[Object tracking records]
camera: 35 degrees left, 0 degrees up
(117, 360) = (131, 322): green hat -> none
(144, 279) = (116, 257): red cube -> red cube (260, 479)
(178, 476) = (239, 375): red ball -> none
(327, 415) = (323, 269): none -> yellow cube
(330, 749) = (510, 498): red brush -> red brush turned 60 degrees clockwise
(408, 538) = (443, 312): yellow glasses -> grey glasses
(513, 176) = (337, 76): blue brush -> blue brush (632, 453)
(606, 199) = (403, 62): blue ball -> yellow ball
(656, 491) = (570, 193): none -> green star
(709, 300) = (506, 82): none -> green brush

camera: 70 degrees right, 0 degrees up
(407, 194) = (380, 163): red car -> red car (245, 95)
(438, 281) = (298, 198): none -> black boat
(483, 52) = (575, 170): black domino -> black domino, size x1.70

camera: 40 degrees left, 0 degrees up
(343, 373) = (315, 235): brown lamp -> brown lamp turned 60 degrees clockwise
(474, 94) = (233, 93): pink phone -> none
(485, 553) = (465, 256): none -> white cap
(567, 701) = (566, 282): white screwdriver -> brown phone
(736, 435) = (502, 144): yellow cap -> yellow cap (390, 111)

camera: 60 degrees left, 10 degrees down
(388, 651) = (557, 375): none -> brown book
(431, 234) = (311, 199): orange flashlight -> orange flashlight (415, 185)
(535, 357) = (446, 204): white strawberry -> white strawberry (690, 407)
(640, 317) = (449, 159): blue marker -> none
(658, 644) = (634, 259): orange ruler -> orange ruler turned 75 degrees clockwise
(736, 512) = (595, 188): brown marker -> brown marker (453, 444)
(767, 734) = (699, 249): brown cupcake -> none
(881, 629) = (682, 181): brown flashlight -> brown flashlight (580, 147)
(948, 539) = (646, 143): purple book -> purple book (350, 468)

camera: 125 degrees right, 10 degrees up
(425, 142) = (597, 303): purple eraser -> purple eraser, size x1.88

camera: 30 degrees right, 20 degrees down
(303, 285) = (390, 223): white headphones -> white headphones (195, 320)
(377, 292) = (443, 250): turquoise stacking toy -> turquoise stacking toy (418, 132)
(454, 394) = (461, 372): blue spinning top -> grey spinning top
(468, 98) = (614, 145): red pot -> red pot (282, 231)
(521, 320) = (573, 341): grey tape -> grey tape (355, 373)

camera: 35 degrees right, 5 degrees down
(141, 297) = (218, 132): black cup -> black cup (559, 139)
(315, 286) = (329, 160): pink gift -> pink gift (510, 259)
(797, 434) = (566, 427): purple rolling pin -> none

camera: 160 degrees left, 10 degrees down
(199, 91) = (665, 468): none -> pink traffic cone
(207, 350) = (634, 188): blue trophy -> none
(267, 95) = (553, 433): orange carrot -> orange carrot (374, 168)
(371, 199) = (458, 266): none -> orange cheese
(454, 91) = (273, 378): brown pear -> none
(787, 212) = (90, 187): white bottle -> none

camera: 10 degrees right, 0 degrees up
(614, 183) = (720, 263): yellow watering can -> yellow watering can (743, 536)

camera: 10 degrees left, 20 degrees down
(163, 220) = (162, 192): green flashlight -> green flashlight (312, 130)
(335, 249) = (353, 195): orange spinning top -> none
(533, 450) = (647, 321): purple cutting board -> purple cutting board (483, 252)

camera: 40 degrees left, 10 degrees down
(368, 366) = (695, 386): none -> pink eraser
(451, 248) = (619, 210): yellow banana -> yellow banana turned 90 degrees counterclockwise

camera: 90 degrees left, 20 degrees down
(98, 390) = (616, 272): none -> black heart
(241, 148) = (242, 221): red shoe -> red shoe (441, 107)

* [TASK BRIEF] Would you please copy every line of the data exactly?

* [EXERCISE RESPONSE]
camera: 35 degrees left, 0 degrees up
(117, 360) = (131, 322): green hat -> none
(144, 279) = (116, 257): red cube -> red cube (260, 479)
(178, 476) = (239, 375): red ball -> none
(327, 415) = (323, 269): none -> yellow cube
(330, 749) = (510, 498): red brush -> red brush turned 60 degrees clockwise
(408, 538) = (443, 312): yellow glasses -> grey glasses
(513, 176) = (337, 76): blue brush -> blue brush (632, 453)
(606, 199) = (403, 62): blue ball -> yellow ball
(656, 491) = (570, 193): none -> green star
(709, 300) = (506, 82): none -> green brush

camera: 70 degrees right, 0 degrees up
(407, 194) = (380, 163): red car -> red car (245, 95)
(438, 281) = (298, 198): none -> black boat
(483, 52) = (575, 170): black domino -> black domino, size x1.70

camera: 40 degrees left, 0 degrees up
(343, 373) = (315, 235): brown lamp -> brown lamp turned 60 degrees clockwise
(474, 94) = (233, 93): pink phone -> none
(485, 553) = (465, 256): none -> white cap
(567, 701) = (566, 282): white screwdriver -> brown phone
(736, 435) = (502, 144): yellow cap -> yellow cap (390, 111)

camera: 60 degrees left, 10 degrees down
(388, 651) = (557, 375): none -> brown book
(431, 234) = (311, 199): orange flashlight -> orange flashlight (415, 185)
(535, 357) = (446, 204): white strawberry -> white strawberry (690, 407)
(640, 317) = (449, 159): blue marker -> none
(658, 644) = (634, 259): orange ruler -> orange ruler turned 75 degrees clockwise
(736, 512) = (595, 188): brown marker -> brown marker (453, 444)
(767, 734) = (699, 249): brown cupcake -> none
(881, 629) = (682, 181): brown flashlight -> brown flashlight (580, 147)
(948, 539) = (646, 143): purple book -> purple book (350, 468)

camera: 125 degrees right, 10 degrees up
(425, 142) = (597, 303): purple eraser -> purple eraser, size x1.88

camera: 30 degrees right, 20 degrees down
(303, 285) = (390, 223): white headphones -> white headphones (195, 320)
(377, 292) = (443, 250): turquoise stacking toy -> turquoise stacking toy (418, 132)
(454, 394) = (461, 372): blue spinning top -> grey spinning top
(468, 98) = (614, 145): red pot -> red pot (282, 231)
(521, 320) = (573, 341): grey tape -> grey tape (355, 373)

camera: 35 degrees right, 5 degrees down
(141, 297) = (218, 132): black cup -> black cup (559, 139)
(315, 286) = (329, 160): pink gift -> pink gift (510, 259)
(797, 434) = (566, 427): purple rolling pin -> none

camera: 160 degrees left, 10 degrees down
(199, 91) = (665, 468): none -> pink traffic cone
(207, 350) = (634, 188): blue trophy -> none
(267, 95) = (553, 433): orange carrot -> orange carrot (374, 168)
(371, 199) = (458, 266): none -> orange cheese
(454, 91) = (273, 378): brown pear -> none
(787, 212) = (90, 187): white bottle -> none

camera: 10 degrees right, 0 degrees up
(614, 183) = (720, 263): yellow watering can -> yellow watering can (743, 536)

camera: 10 degrees left, 20 degrees down
(163, 220) = (162, 192): green flashlight -> green flashlight (312, 130)
(335, 249) = (353, 195): orange spinning top -> none
(533, 450) = (647, 321): purple cutting board -> purple cutting board (483, 252)

camera: 40 degrees left, 10 degrees down
(368, 366) = (695, 386): none -> pink eraser
(451, 248) = (619, 210): yellow banana -> yellow banana turned 90 degrees counterclockwise

camera: 90 degrees left, 20 degrees down
(98, 390) = (616, 272): none -> black heart
(241, 148) = (242, 221): red shoe -> red shoe (441, 107)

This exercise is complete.